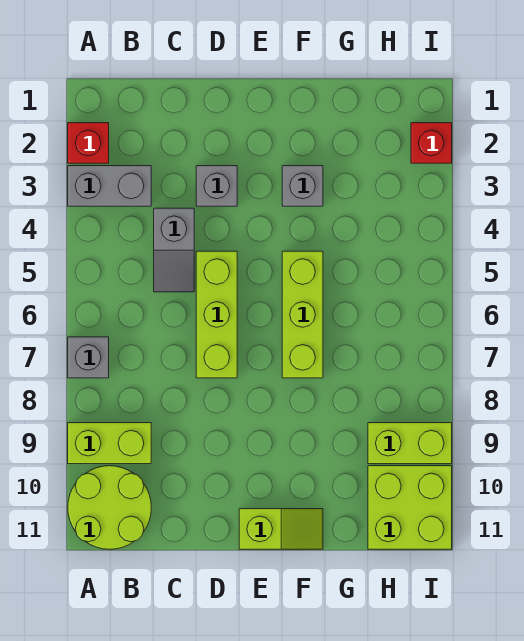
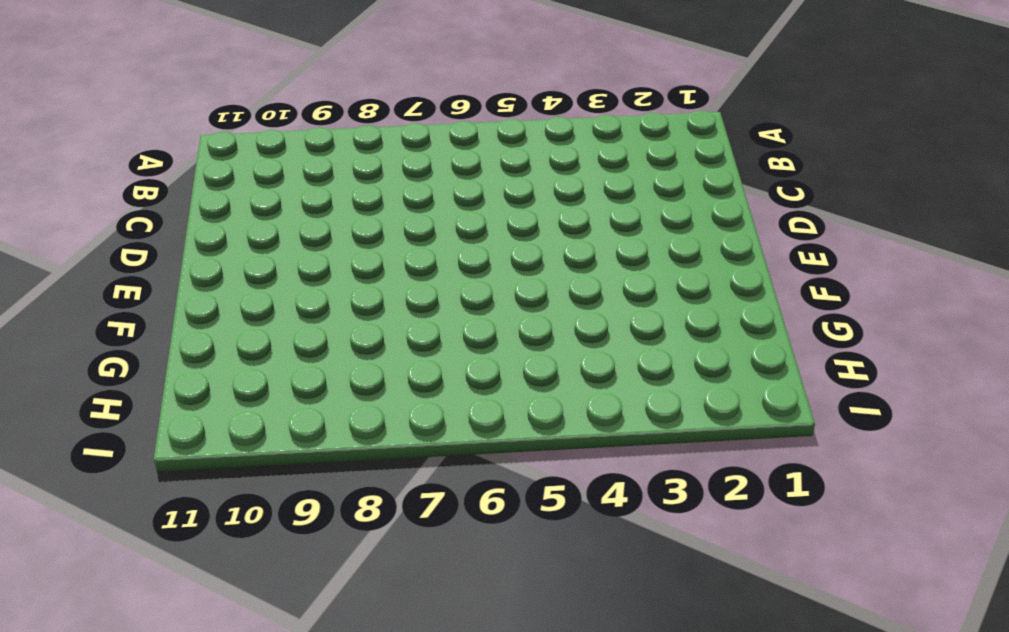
none -> red brick A2 level 1
none -> grey brick A3:B3 level 1
none -> grey brick A7 level 1

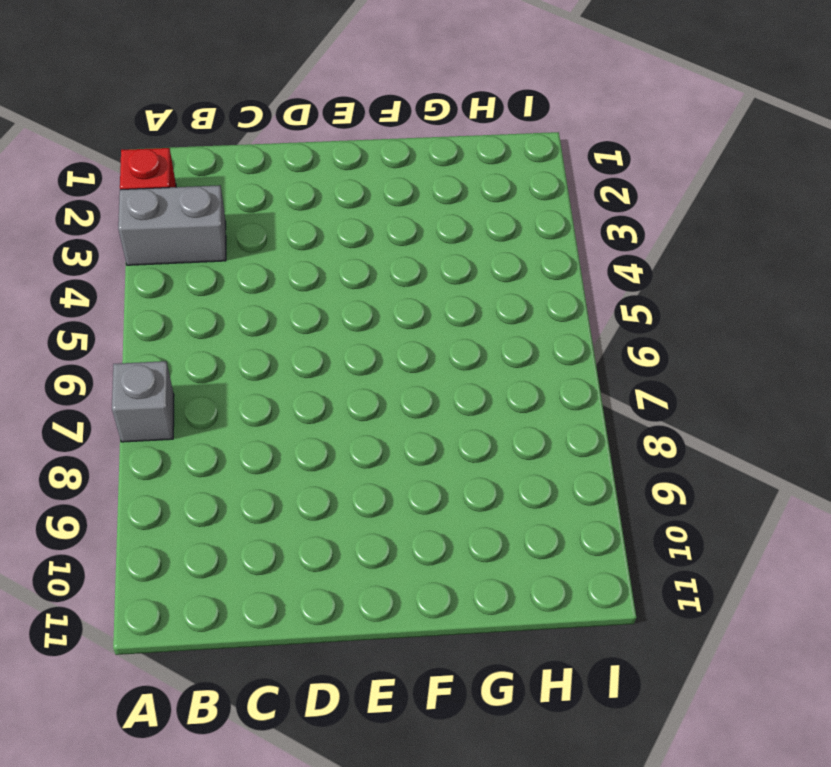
none -> lime brick A9:B9 level 1
none -> lime round brick A10:B11 level 1
none -> grey slope C4:C5 level 1 top 4

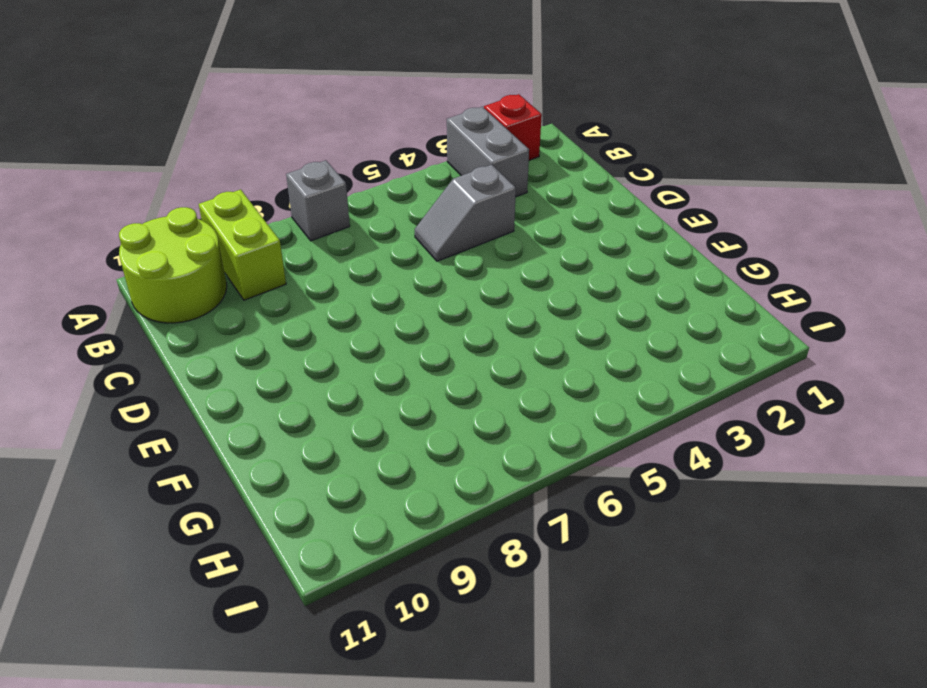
none -> grey brick D3 level 1
none -> lime brick D5:D7 level 1
none -> lime slope E11:F11 level 1 top E

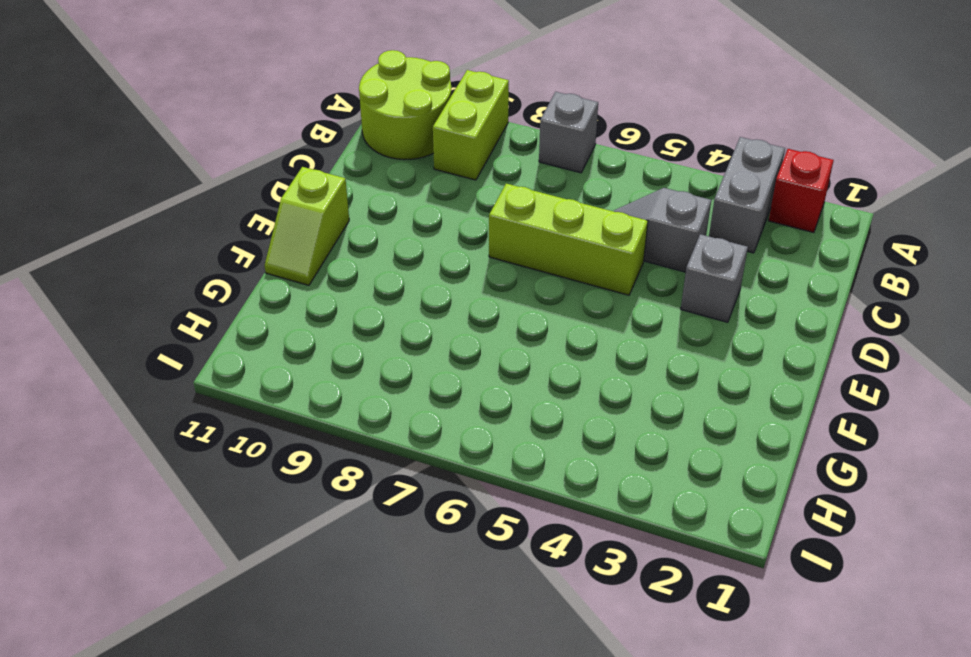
none -> grey brick F3 level 1
none -> lime brick F5:F7 level 1
none -> lime brick H9:I9 level 1

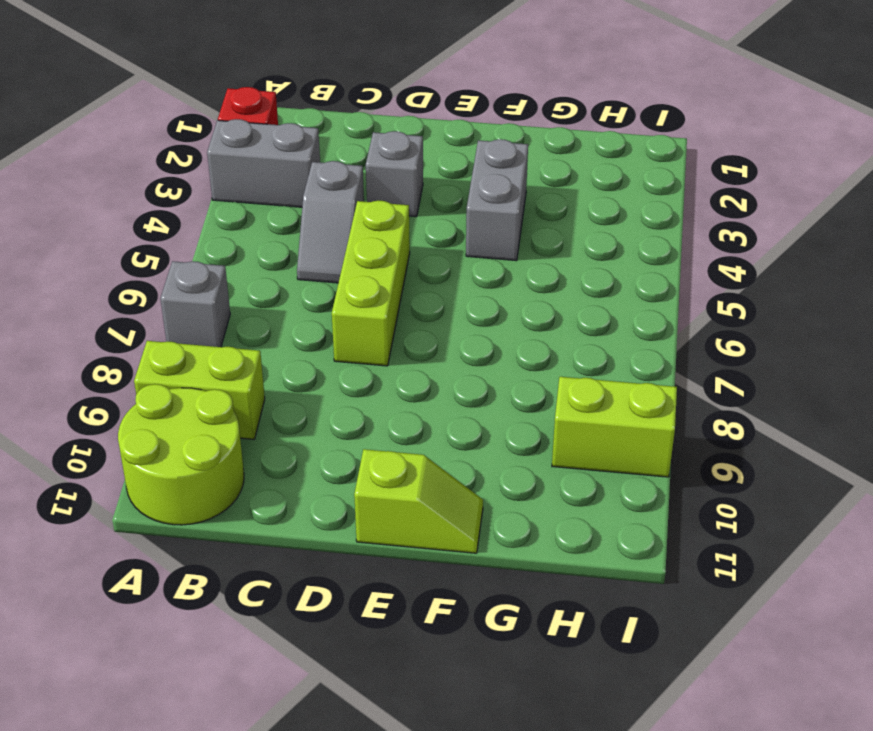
grey brick F3:F4 level 1 -> grey brick F3 level 1
none -> lime brick F5:F7 level 1
none -> lime brick H10:I11 level 1
none -> red brick I2 level 1

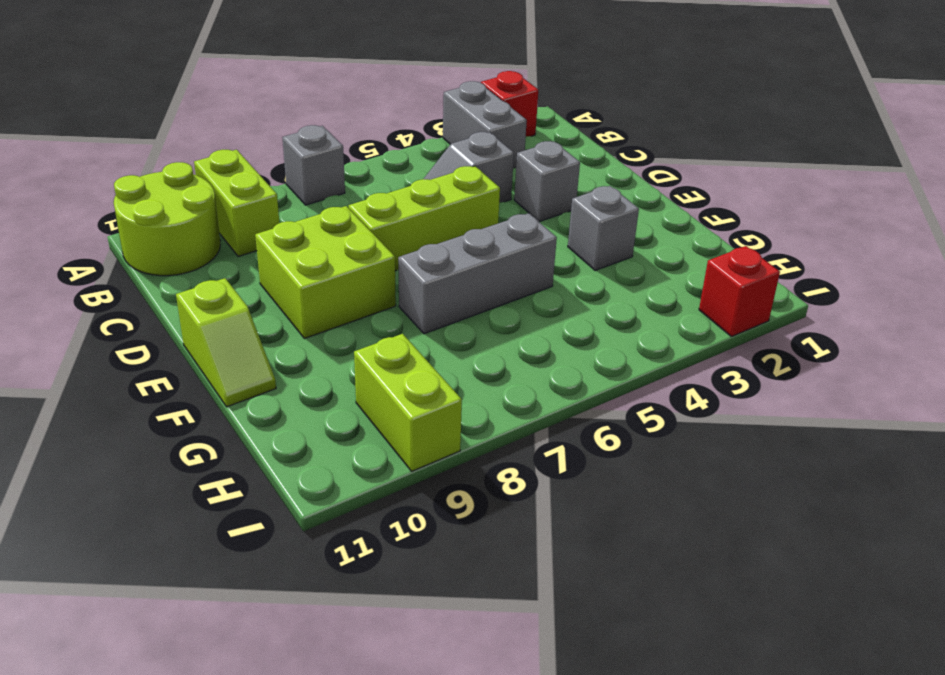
lime brick D8:E9 level 1 -> lime brick H10:I11 level 1
grey brick F5:F7 level 1 -> lime brick F5:F7 level 1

------------------------------------------------------------------------

The result should hold only the lines from the line with "none -> grey brick A3:B3 level 1" through the final line of the records above, copied exactly, with pictures left out.

### Answer below
none -> grey brick A3:B3 level 1
none -> grey brick A7 level 1

none -> lime brick A9:B9 level 1
none -> lime round brick A10:B11 level 1
none -> grey slope C4:C5 level 1 top 4

none -> grey brick D3 level 1
none -> lime brick D5:D7 level 1
none -> lime slope E11:F11 level 1 top E

none -> grey brick F3 level 1
none -> lime brick F5:F7 level 1
none -> lime brick H9:I9 level 1

grey brick F3:F4 level 1 -> grey brick F3 level 1
none -> lime brick F5:F7 level 1
none -> lime brick H10:I11 level 1
none -> red brick I2 level 1

lime brick D8:E9 level 1 -> lime brick H10:I11 level 1
grey brick F5:F7 level 1 -> lime brick F5:F7 level 1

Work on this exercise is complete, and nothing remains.